Task to complete:
Pictures aside, reproduce exactly each line from the one holding "pink cone: 3 -> 5" through the last line of the material, both ends included.

··········

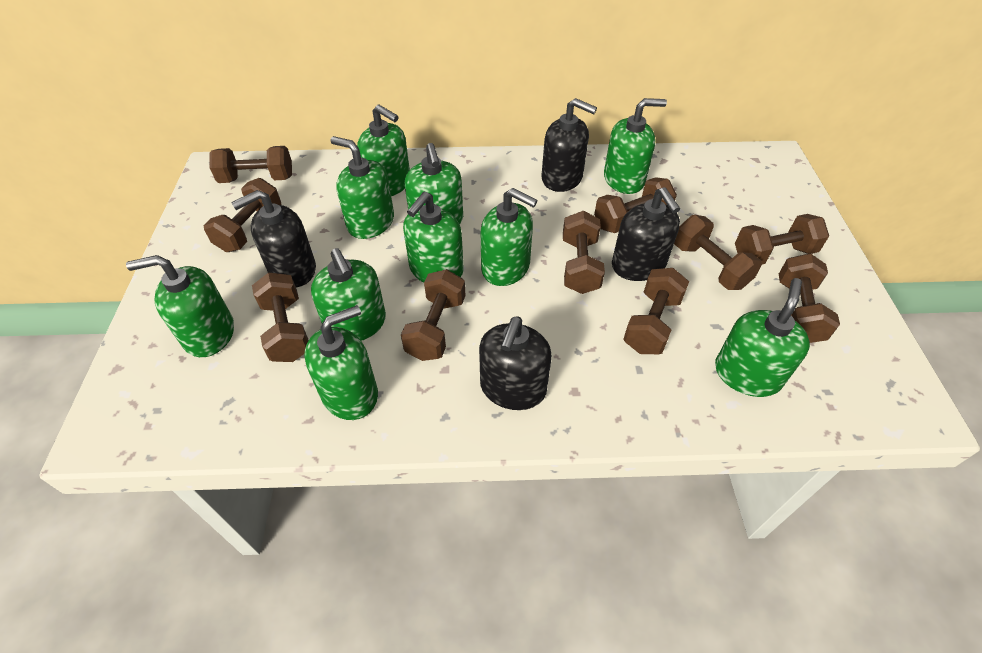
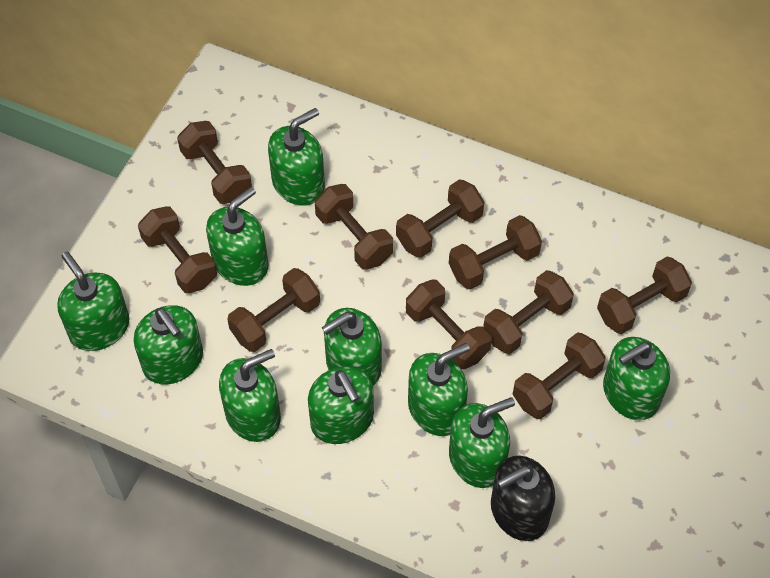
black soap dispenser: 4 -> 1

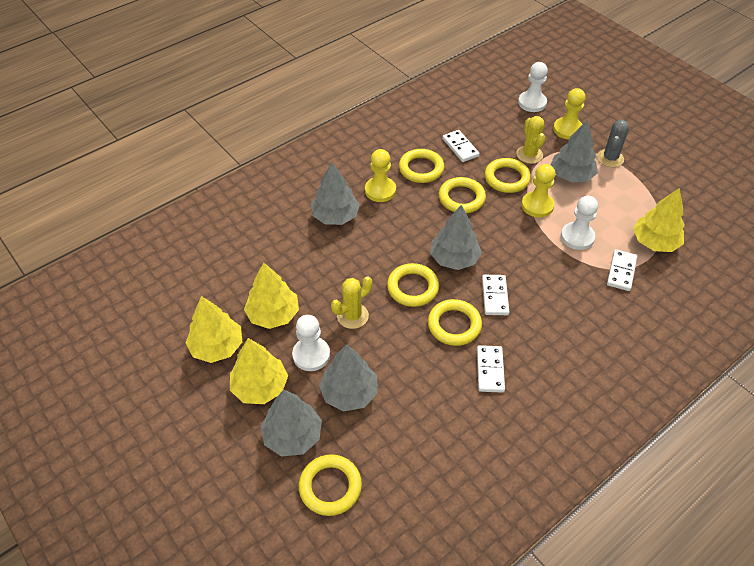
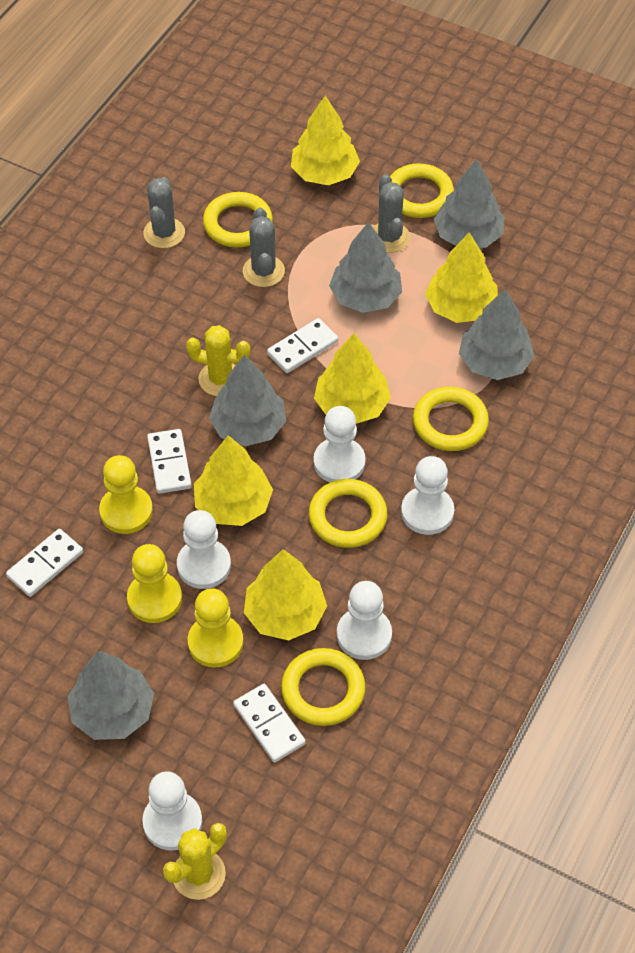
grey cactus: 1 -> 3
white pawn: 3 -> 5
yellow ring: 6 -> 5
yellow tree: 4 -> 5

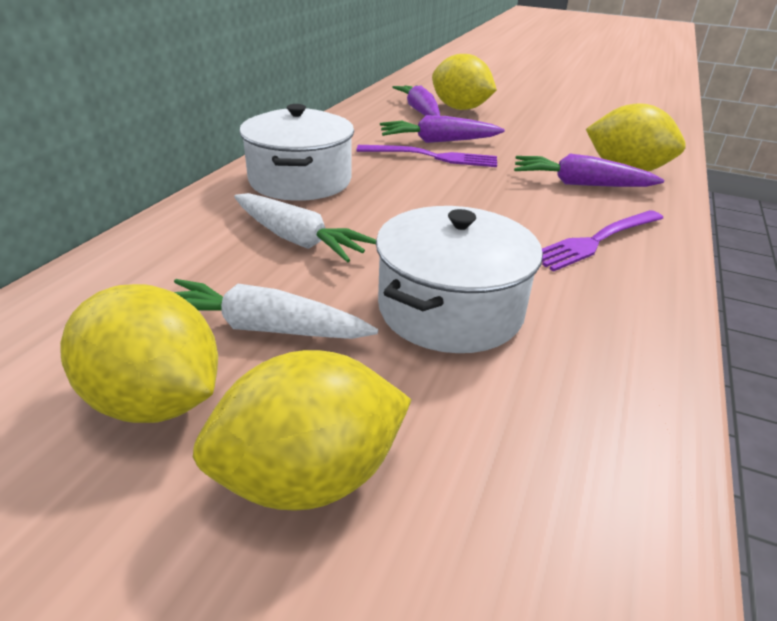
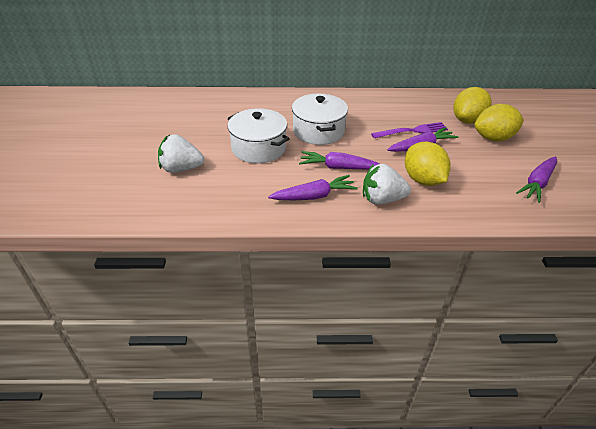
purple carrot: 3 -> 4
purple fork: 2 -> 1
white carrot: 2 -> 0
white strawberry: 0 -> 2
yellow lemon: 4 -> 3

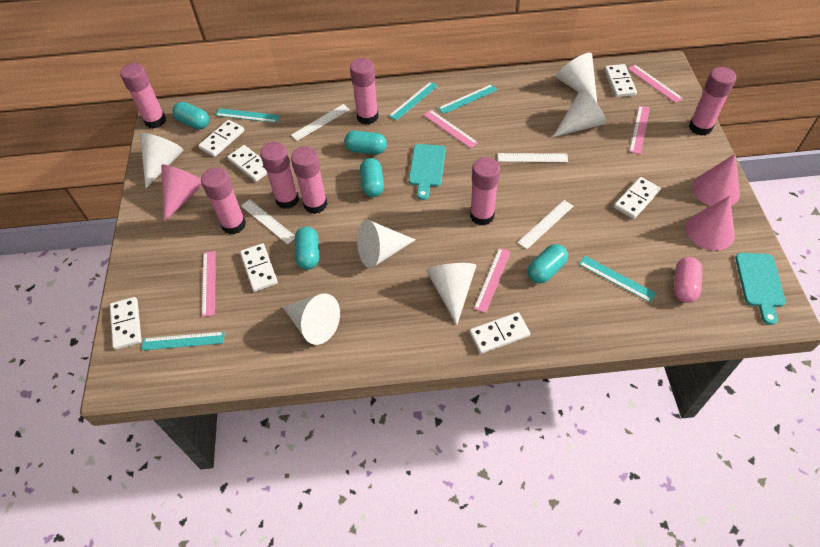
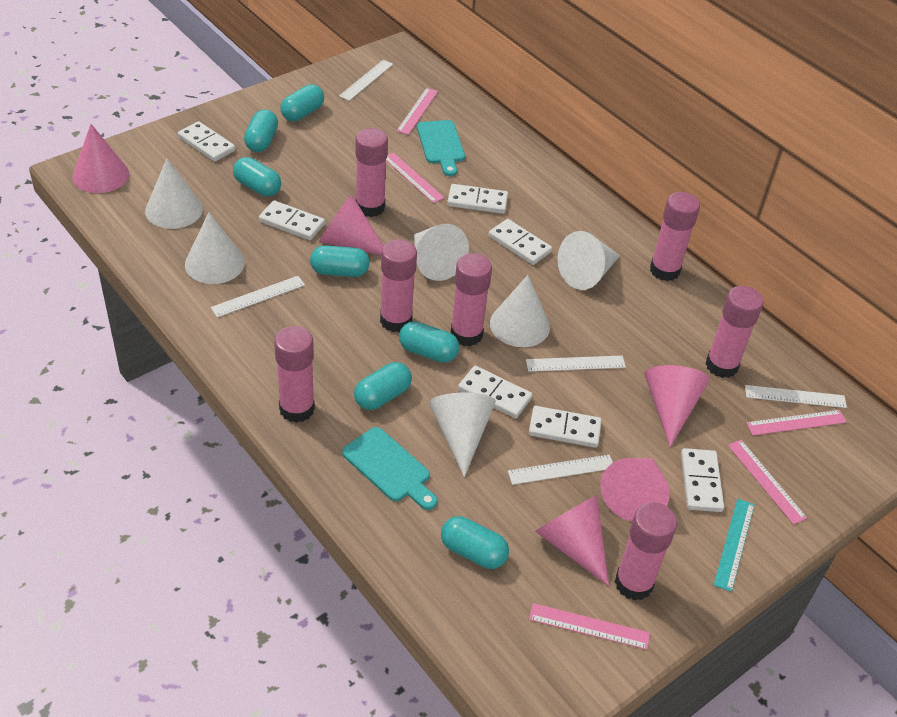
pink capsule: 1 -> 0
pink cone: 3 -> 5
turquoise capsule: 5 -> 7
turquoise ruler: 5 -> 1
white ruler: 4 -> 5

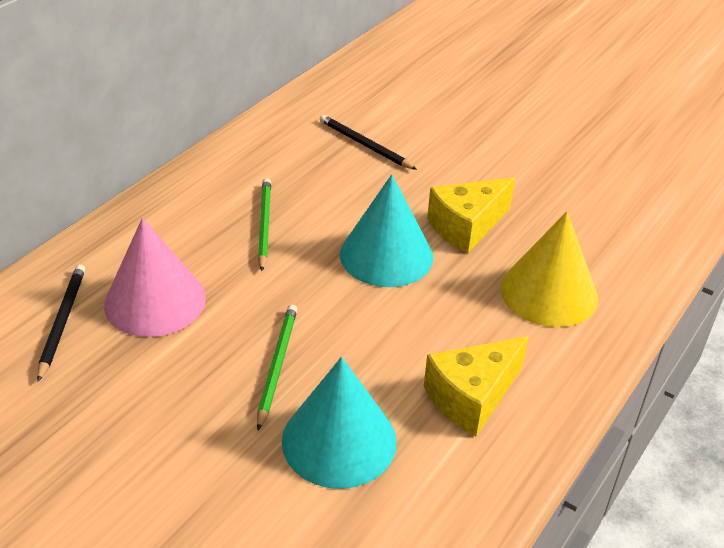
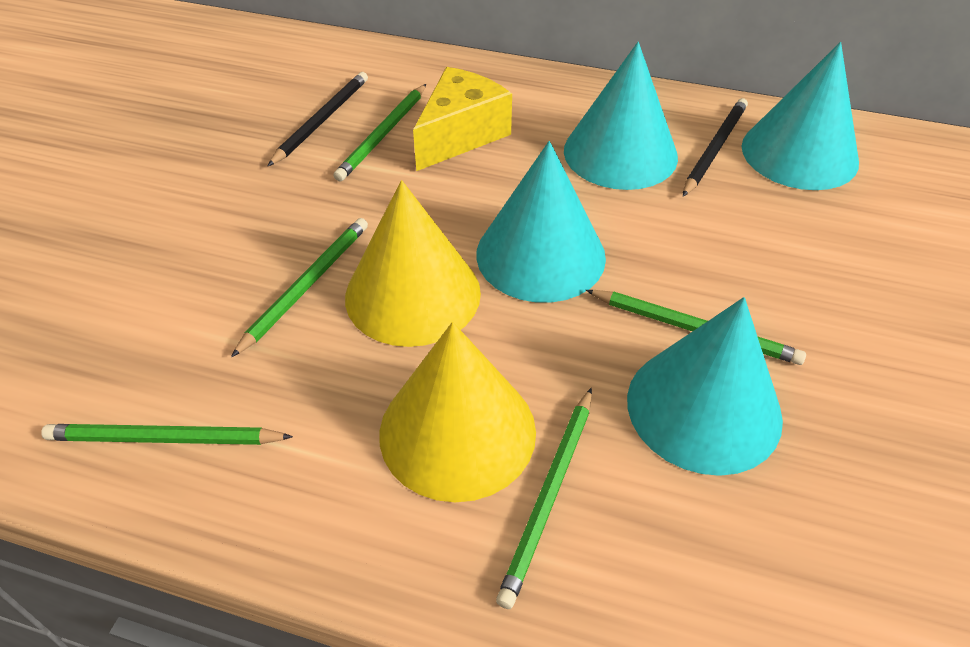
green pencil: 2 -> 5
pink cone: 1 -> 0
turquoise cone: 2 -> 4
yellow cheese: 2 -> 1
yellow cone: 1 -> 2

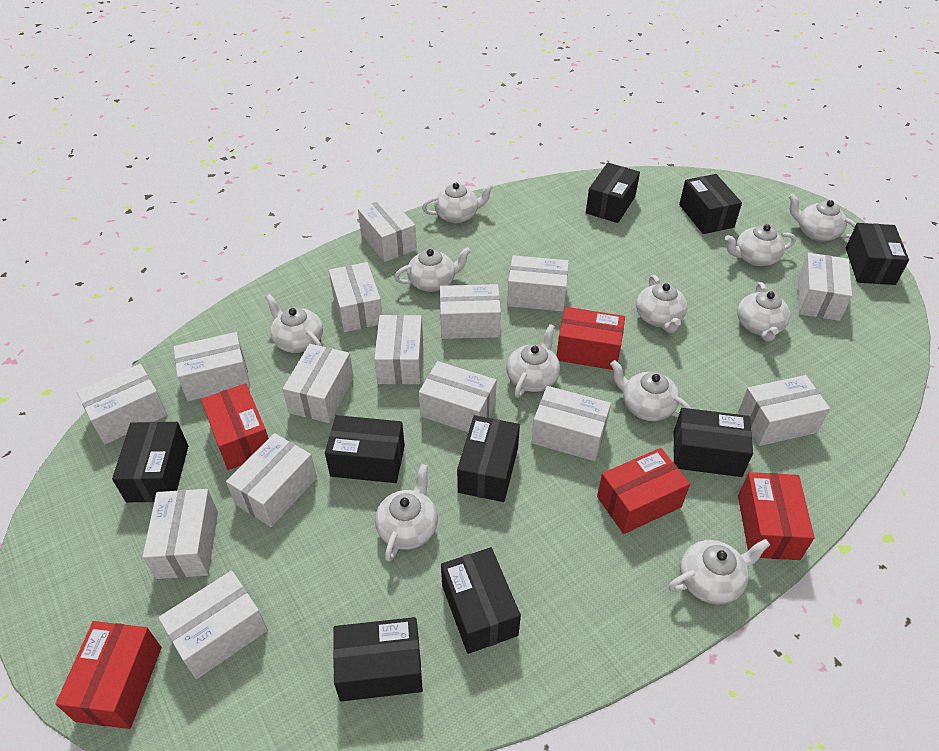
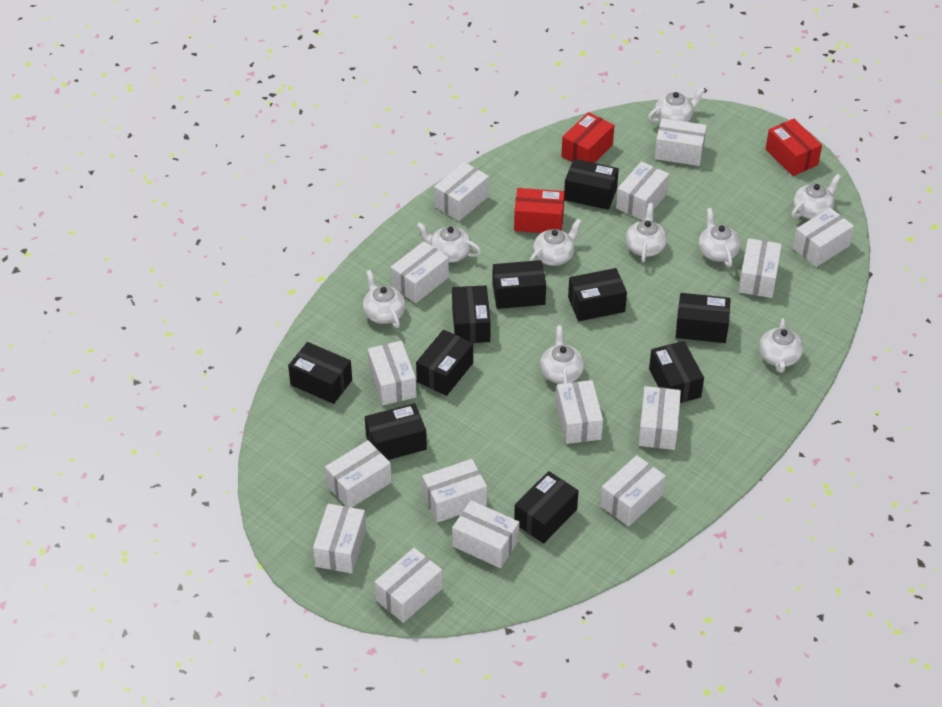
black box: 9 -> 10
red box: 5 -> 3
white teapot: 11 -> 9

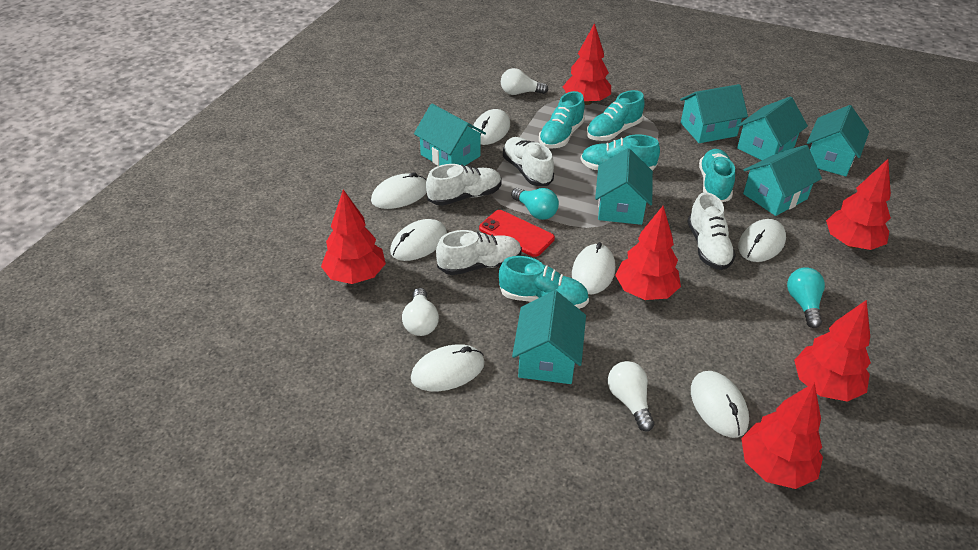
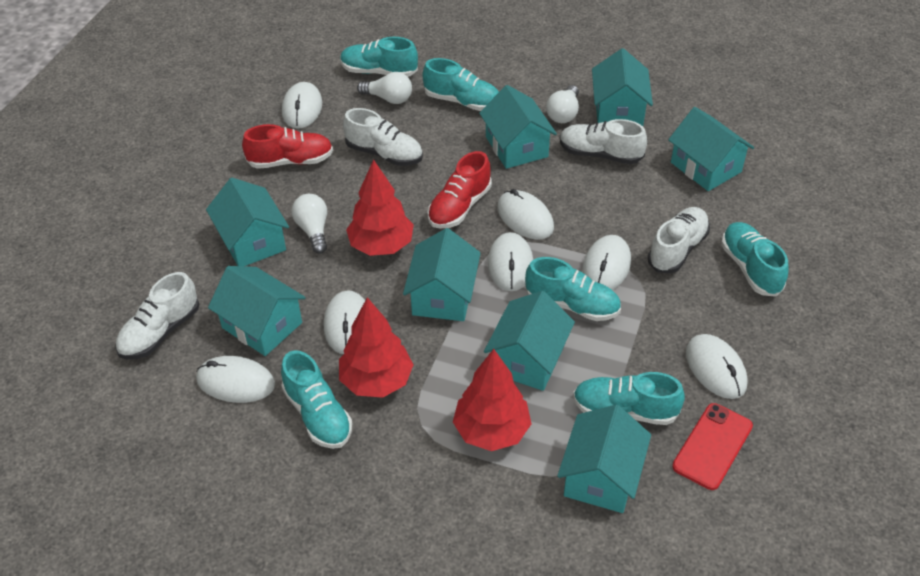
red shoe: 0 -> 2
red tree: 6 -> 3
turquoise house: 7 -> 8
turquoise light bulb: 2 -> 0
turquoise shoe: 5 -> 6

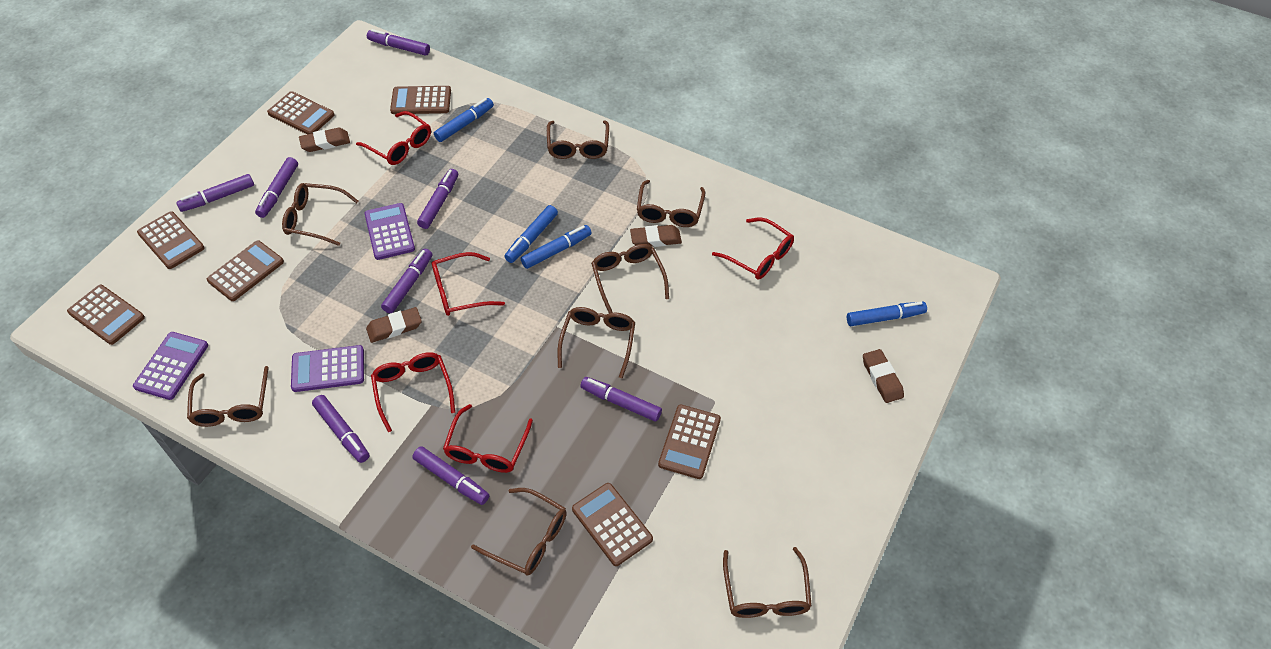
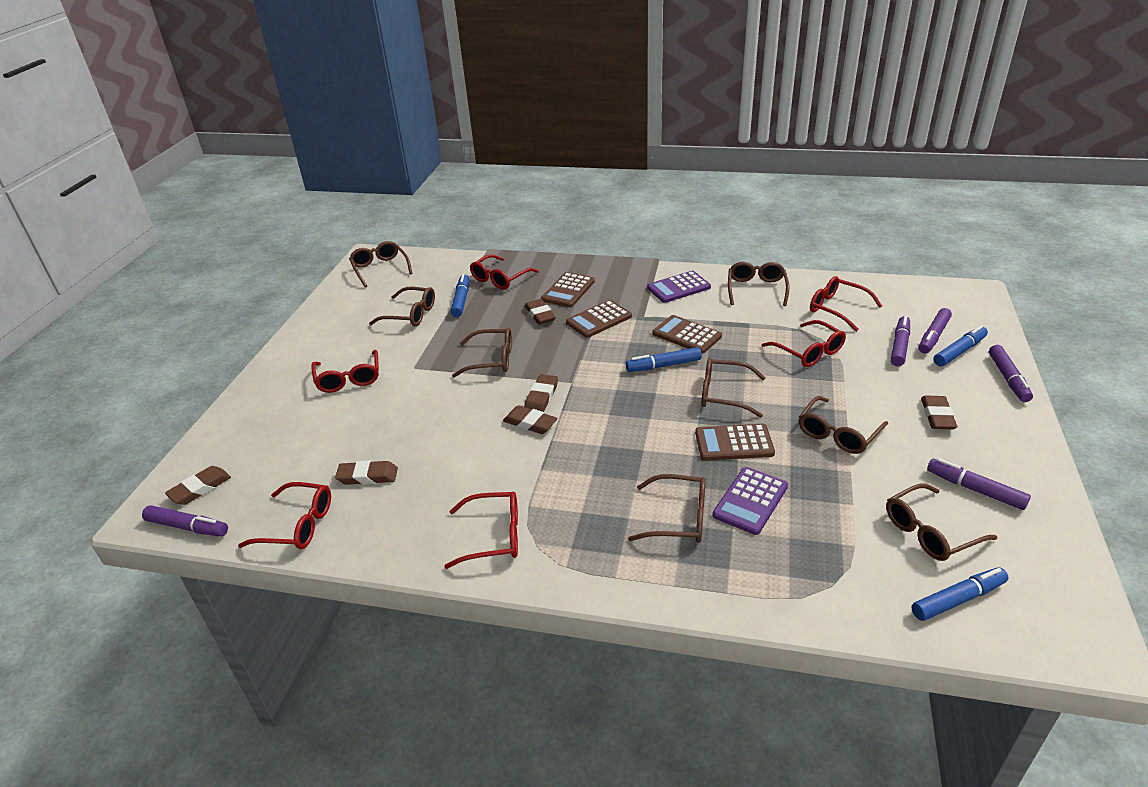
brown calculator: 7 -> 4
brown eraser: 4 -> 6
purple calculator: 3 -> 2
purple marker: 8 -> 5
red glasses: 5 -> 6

··········

Output below:
pink cone: 3 -> 5
turquoise capsule: 5 -> 7
turquoise ruler: 5 -> 1
white ruler: 4 -> 5

green pencil: 2 -> 5
pink cone: 1 -> 0
turquoise cone: 2 -> 4
yellow cheese: 2 -> 1
yellow cone: 1 -> 2

black box: 9 -> 10
red box: 5 -> 3
white teapot: 11 -> 9

red shoe: 0 -> 2
red tree: 6 -> 3
turquoise house: 7 -> 8
turquoise light bulb: 2 -> 0
turquoise shoe: 5 -> 6

brown calculator: 7 -> 4
brown eraser: 4 -> 6
purple calculator: 3 -> 2
purple marker: 8 -> 5
red glasses: 5 -> 6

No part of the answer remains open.